DIRECTIONS =>
In the entries below, every line with the string "none" is to be reported.

EXERCISE DATA =>
▬▬▬▬▬▬
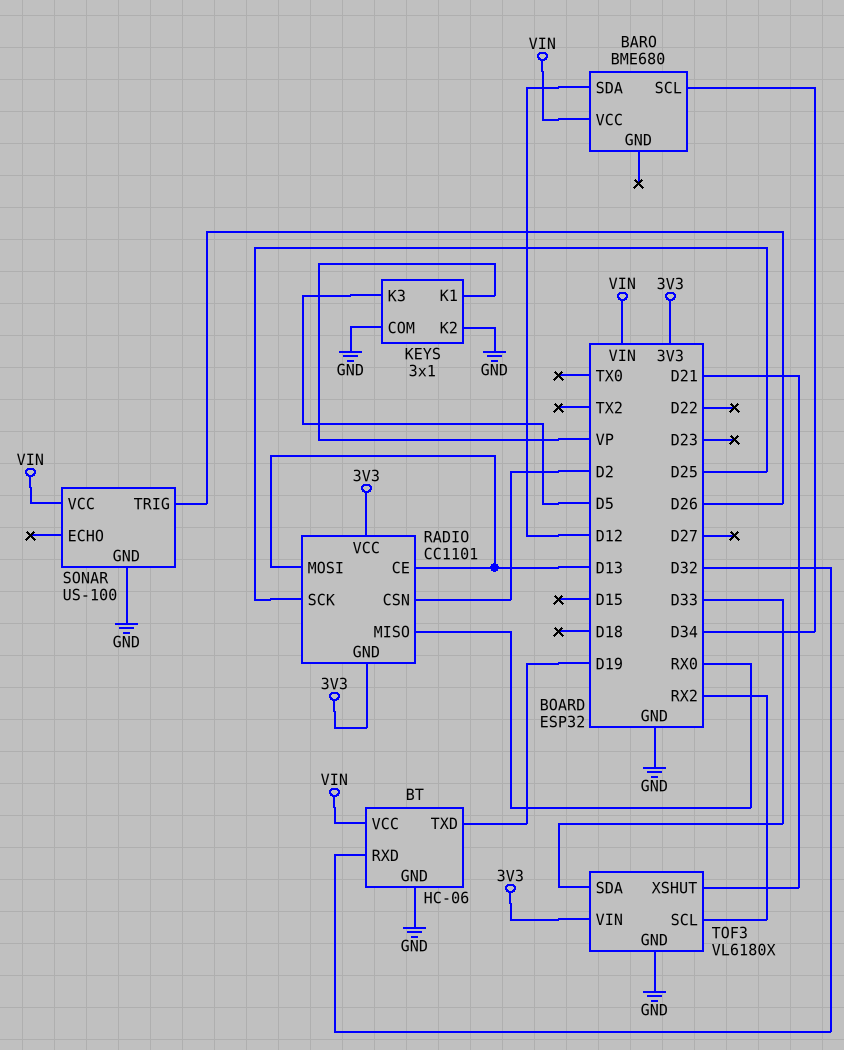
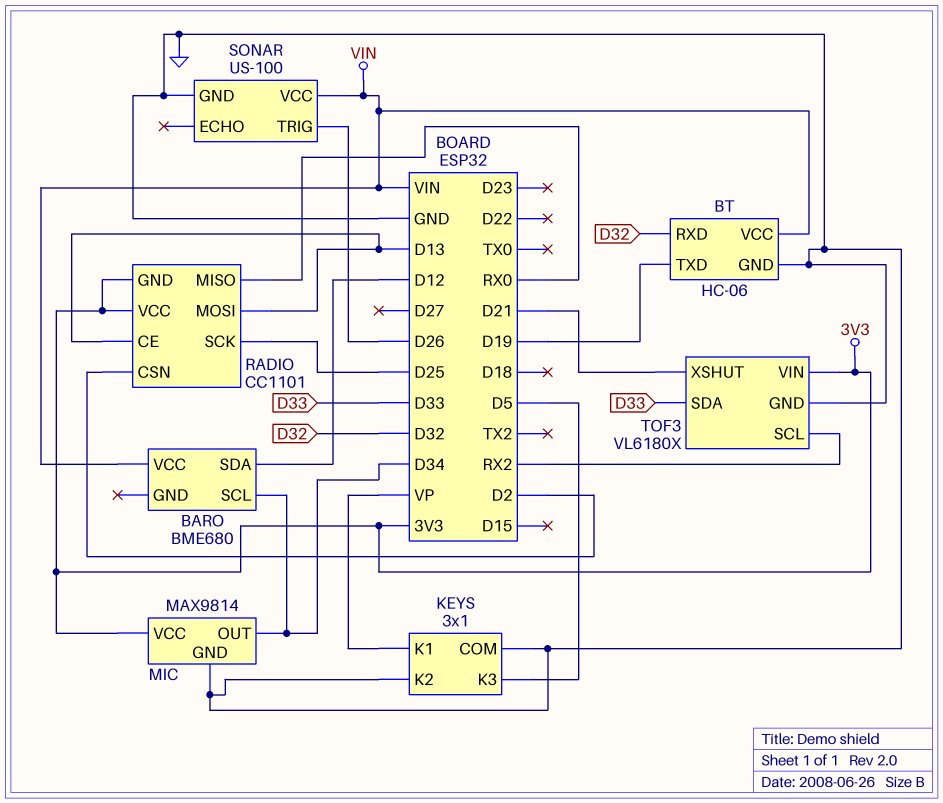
MIC: none -> MAX9814
MIC pin GND: none -> GND
MIC pin OUT: none -> D34
MIC pin VCC: none -> 3V3

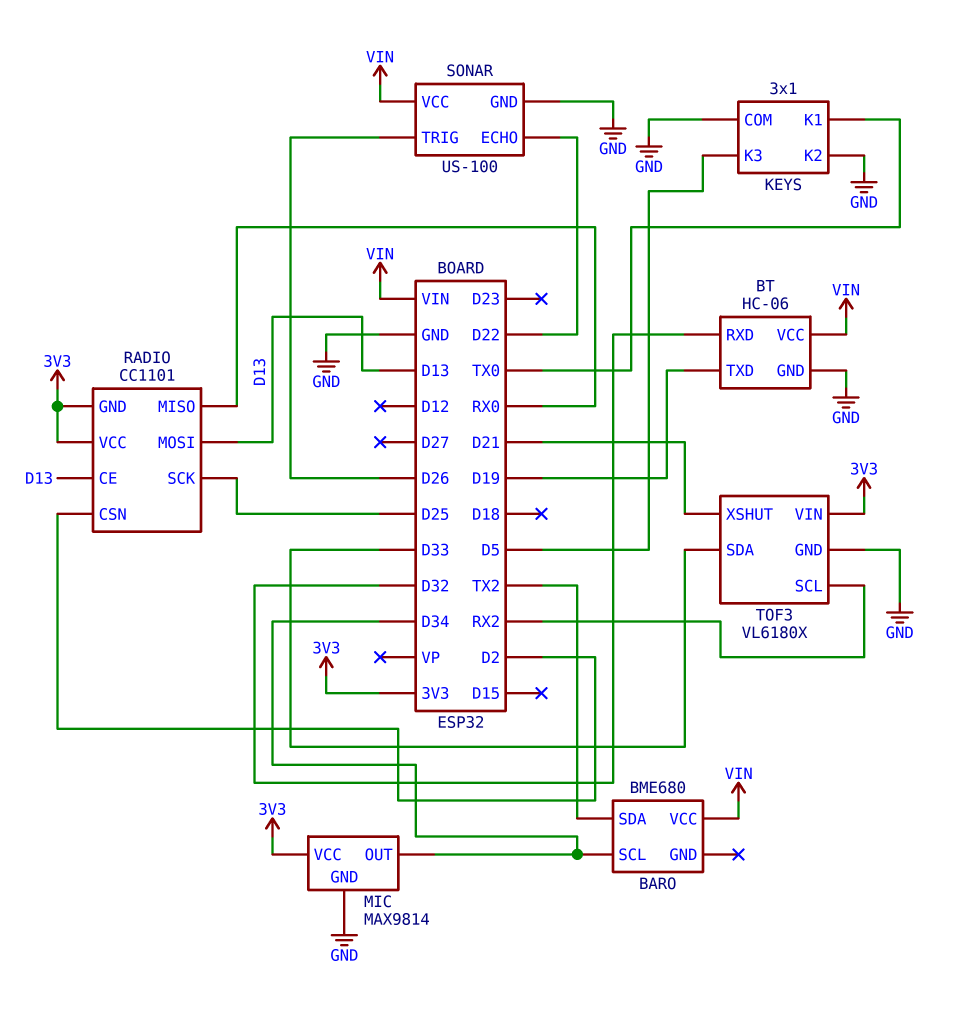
BARO pin SDA: D12 -> TX2
KEYS pin K1: VP -> TX0
SONAR pin ECHO: none -> D22

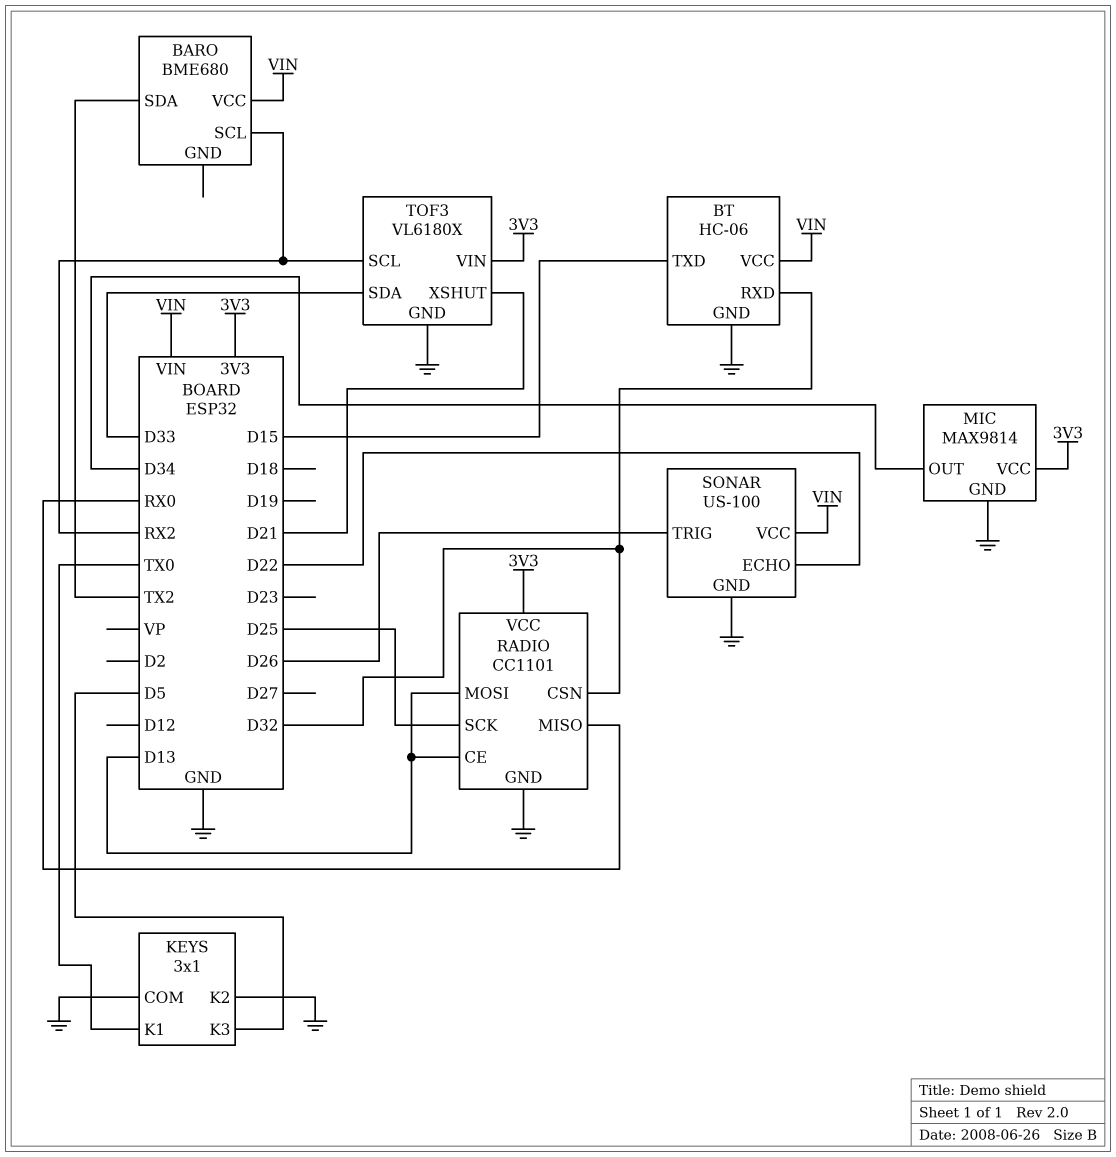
BARO pin SCL: D34 -> RX2
BT pin TXD: D19 -> D15
RADIO pin CSN: D2 -> D32
RADIO pin GND: 3V3 -> GND

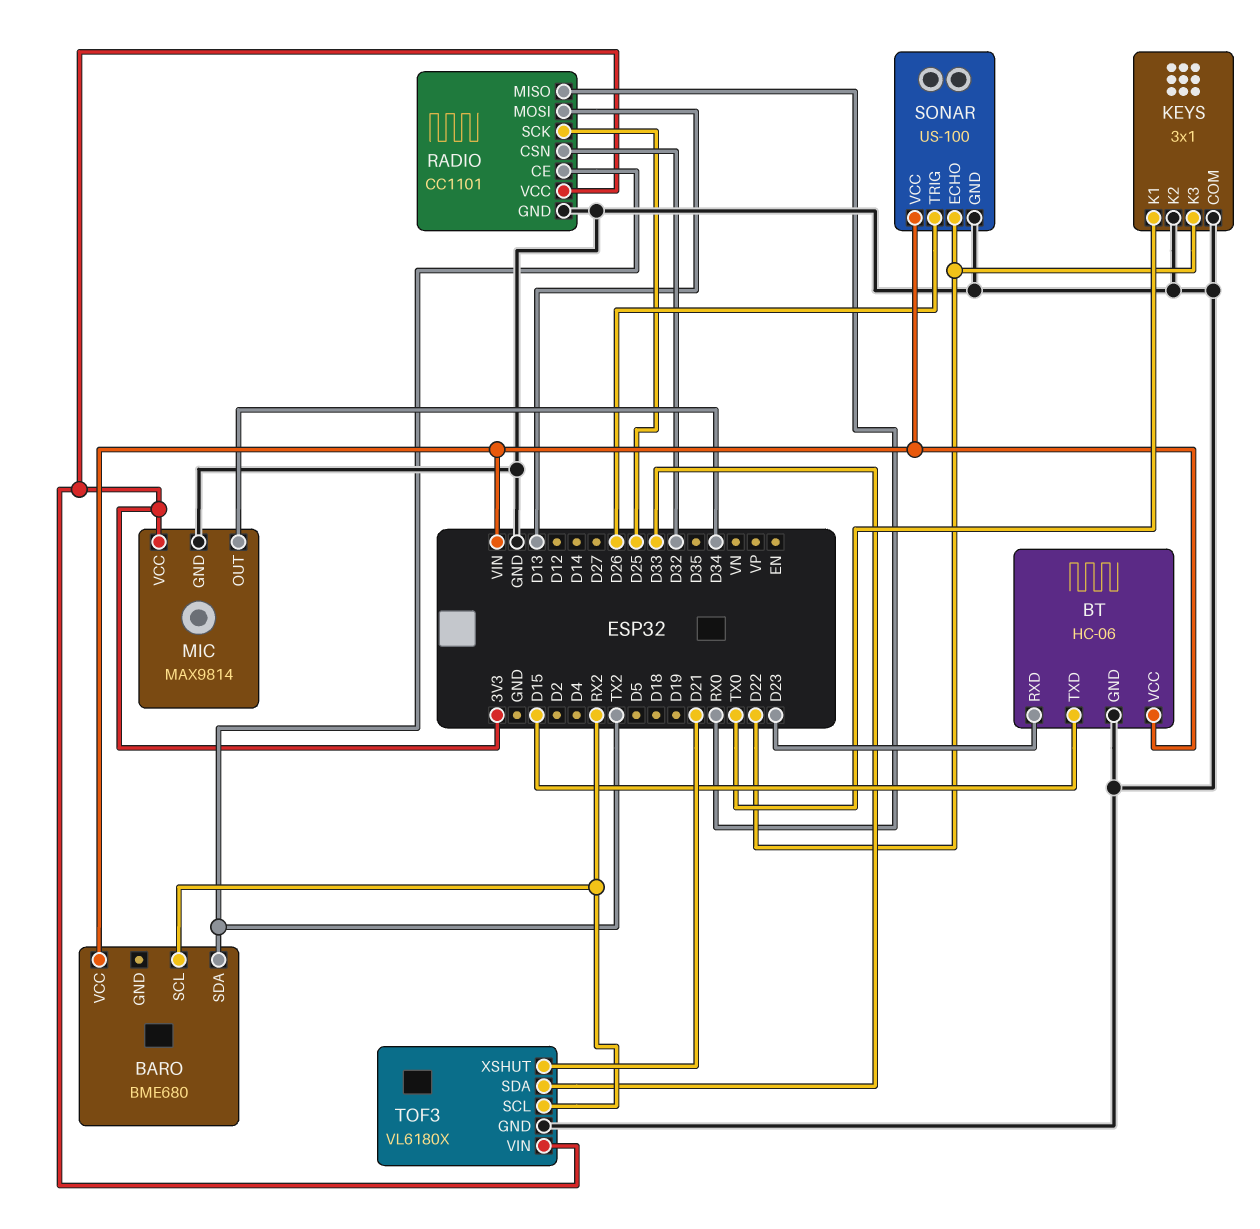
BT pin RXD: D32 -> D23
KEYS pin K3: D5 -> D22
RADIO pin CE: D13 -> TX2

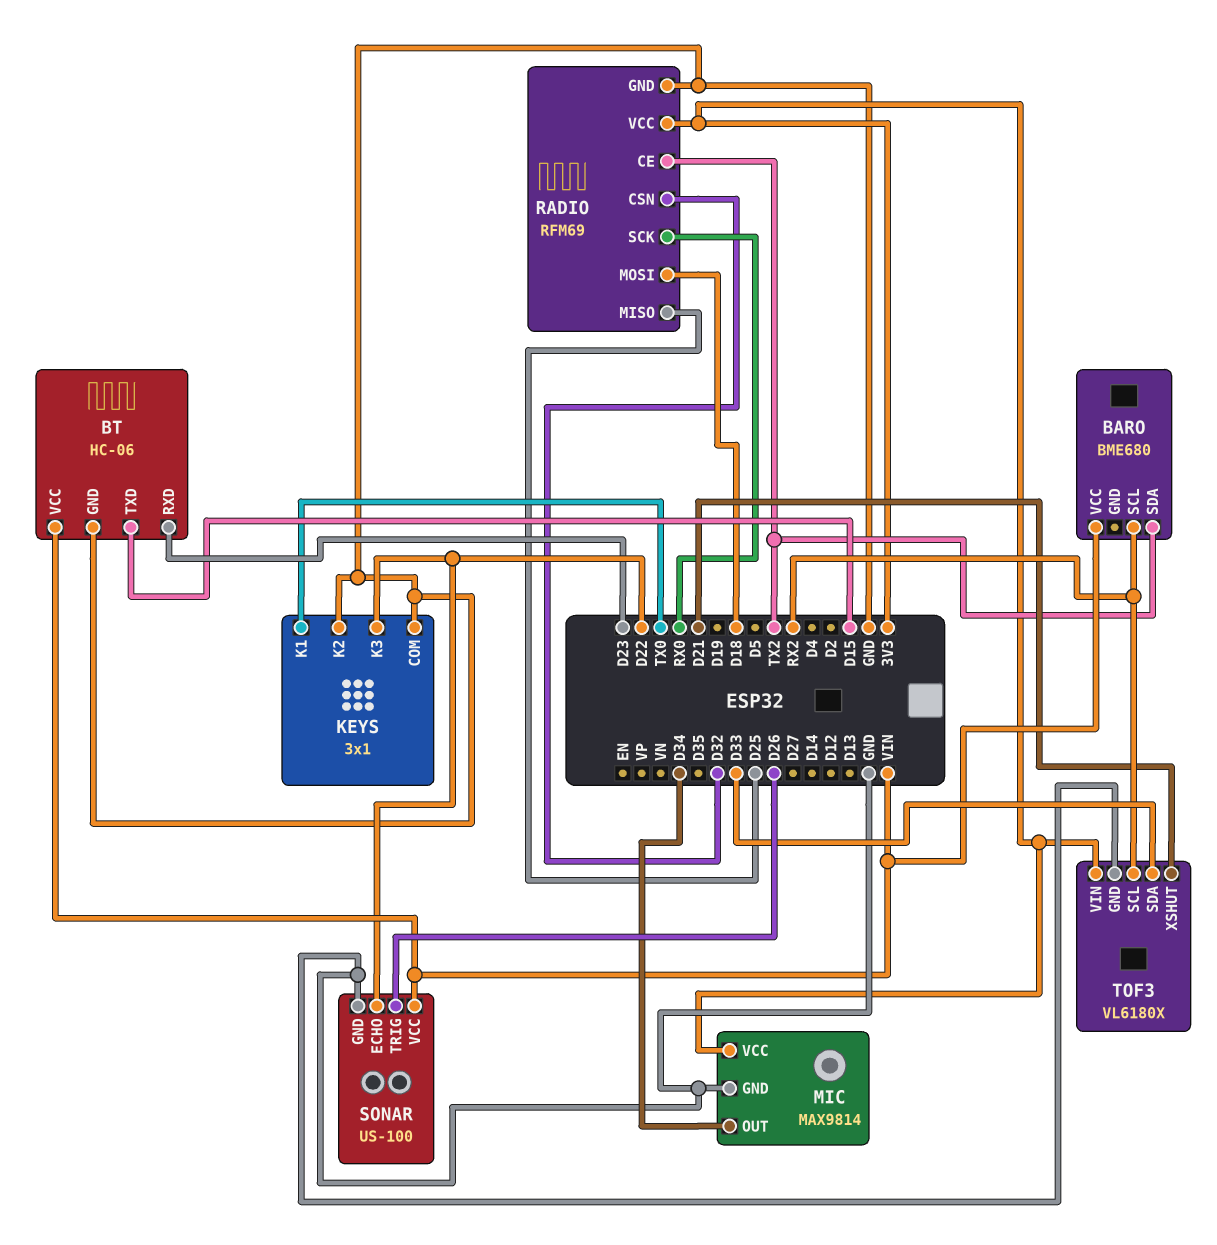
RADIO: CC1101 -> RFM69
RADIO pin MISO: RX0 -> D25
RADIO pin MOSI: D13 -> D18
RADIO pin SCK: D25 -> RX0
▬▬▬▬▬▬
REPLY =>
MIC: none -> MAX9814
MIC pin GND: none -> GND
MIC pin OUT: none -> D34
MIC pin VCC: none -> 3V3
SONAR pin ECHO: none -> D22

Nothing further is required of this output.